━━━ GIVEN INFORMATION

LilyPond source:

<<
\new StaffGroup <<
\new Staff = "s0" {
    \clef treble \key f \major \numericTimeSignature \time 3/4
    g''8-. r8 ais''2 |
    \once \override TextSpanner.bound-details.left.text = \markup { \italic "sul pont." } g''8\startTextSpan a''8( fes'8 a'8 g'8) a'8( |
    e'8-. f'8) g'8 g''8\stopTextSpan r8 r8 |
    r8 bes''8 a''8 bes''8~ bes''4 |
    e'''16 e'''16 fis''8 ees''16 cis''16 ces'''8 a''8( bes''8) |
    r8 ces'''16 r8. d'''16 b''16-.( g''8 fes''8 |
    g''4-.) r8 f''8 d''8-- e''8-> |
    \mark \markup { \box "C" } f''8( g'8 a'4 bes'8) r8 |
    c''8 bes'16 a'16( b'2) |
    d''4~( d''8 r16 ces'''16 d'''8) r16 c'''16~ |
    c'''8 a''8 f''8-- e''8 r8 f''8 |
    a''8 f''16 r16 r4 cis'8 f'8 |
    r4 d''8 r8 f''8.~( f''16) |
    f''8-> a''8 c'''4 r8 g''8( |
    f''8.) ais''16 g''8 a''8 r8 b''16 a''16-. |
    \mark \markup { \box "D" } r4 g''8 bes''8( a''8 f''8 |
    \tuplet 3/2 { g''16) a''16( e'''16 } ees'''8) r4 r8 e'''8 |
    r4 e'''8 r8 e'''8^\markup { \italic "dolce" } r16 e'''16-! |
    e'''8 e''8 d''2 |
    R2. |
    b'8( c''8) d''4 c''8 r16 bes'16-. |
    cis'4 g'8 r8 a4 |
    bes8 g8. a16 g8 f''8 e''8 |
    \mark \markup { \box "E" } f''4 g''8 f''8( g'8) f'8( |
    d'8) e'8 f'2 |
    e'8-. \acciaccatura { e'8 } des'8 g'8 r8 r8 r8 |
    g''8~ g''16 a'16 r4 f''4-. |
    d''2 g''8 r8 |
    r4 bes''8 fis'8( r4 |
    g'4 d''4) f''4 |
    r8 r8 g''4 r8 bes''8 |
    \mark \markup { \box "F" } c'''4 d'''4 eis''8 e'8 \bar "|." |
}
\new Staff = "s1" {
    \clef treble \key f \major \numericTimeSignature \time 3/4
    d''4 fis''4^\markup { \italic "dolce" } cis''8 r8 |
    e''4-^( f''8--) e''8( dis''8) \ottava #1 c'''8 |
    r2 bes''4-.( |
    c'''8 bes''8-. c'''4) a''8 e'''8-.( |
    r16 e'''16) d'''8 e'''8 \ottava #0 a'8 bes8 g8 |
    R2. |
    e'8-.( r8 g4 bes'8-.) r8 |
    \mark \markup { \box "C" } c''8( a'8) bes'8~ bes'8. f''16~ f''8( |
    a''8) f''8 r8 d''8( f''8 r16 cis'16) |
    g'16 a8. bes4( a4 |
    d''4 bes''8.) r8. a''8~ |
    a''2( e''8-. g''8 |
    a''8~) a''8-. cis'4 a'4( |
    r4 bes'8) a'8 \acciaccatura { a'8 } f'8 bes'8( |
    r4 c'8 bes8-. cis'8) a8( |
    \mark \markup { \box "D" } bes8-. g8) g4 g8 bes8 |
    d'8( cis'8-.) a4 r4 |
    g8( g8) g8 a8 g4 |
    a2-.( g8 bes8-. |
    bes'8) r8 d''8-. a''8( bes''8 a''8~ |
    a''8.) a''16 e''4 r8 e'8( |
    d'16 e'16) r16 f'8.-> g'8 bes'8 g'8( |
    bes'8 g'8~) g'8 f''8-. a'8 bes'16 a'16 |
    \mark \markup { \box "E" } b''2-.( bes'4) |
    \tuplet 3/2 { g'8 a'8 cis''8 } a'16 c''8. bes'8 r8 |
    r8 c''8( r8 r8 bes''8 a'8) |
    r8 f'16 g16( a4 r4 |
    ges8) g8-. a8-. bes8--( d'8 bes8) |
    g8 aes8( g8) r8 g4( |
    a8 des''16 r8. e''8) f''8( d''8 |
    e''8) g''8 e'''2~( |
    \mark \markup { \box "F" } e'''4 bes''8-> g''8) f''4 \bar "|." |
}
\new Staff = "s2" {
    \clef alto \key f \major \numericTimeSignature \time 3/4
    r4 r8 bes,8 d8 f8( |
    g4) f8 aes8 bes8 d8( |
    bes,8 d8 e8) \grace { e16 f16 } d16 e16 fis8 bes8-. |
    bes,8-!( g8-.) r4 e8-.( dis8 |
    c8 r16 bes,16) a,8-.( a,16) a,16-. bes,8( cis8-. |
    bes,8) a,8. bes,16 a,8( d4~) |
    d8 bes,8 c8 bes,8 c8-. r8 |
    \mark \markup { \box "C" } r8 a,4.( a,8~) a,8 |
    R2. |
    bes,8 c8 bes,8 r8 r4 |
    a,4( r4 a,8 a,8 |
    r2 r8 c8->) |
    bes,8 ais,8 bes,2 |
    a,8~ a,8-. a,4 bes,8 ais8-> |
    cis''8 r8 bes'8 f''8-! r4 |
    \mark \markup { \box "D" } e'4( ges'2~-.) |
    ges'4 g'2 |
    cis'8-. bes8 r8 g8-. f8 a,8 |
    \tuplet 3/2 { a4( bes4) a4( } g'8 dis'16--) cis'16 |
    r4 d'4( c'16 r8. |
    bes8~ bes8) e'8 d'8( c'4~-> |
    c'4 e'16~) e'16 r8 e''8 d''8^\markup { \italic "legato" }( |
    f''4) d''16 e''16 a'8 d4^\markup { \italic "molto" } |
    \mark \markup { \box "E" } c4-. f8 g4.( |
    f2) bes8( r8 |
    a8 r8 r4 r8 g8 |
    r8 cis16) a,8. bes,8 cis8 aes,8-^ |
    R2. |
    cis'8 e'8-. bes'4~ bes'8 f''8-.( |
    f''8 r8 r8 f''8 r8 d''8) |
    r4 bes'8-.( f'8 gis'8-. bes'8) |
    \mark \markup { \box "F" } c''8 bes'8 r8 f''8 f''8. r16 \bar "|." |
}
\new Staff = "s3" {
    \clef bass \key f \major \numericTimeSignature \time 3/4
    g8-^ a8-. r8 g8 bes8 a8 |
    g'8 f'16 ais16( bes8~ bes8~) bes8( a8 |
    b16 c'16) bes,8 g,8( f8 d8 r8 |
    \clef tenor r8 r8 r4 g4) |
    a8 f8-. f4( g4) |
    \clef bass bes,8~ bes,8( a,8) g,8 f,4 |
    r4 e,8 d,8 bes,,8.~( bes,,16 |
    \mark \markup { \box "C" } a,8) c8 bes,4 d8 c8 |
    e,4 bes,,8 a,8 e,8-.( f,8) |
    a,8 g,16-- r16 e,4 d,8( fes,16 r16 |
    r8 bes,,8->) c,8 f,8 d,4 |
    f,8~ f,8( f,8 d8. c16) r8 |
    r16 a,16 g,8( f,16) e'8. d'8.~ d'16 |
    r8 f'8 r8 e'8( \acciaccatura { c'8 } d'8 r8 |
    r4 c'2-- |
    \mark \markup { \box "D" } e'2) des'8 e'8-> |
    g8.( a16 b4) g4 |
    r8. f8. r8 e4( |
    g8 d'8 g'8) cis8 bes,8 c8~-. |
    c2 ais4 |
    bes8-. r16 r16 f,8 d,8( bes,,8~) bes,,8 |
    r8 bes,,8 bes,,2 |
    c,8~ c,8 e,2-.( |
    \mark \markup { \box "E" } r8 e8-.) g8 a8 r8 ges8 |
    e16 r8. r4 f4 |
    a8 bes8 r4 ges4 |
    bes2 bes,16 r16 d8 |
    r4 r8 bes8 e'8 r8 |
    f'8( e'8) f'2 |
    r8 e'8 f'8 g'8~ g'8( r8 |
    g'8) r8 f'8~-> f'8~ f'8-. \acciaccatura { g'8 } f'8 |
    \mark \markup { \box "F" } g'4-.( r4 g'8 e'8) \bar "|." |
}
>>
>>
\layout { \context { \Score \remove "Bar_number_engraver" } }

━━━━━━

> DIRECTIVE: Locate and copy every line in the entries above that contains the string "tuplet".

> ANSWER TO THIS EXERCISE:
    \tuplet 3/2 { g''16) a''16( e'''16 } ees'''8) r4 r8 e'''8 |
    \tuplet 3/2 { g'8 a'8 cis''8 } a'16 c''8. bes'8 r8 |
    \tuplet 3/2 { a4( bes4) a4( } g'8 dis'16--) cis'16 |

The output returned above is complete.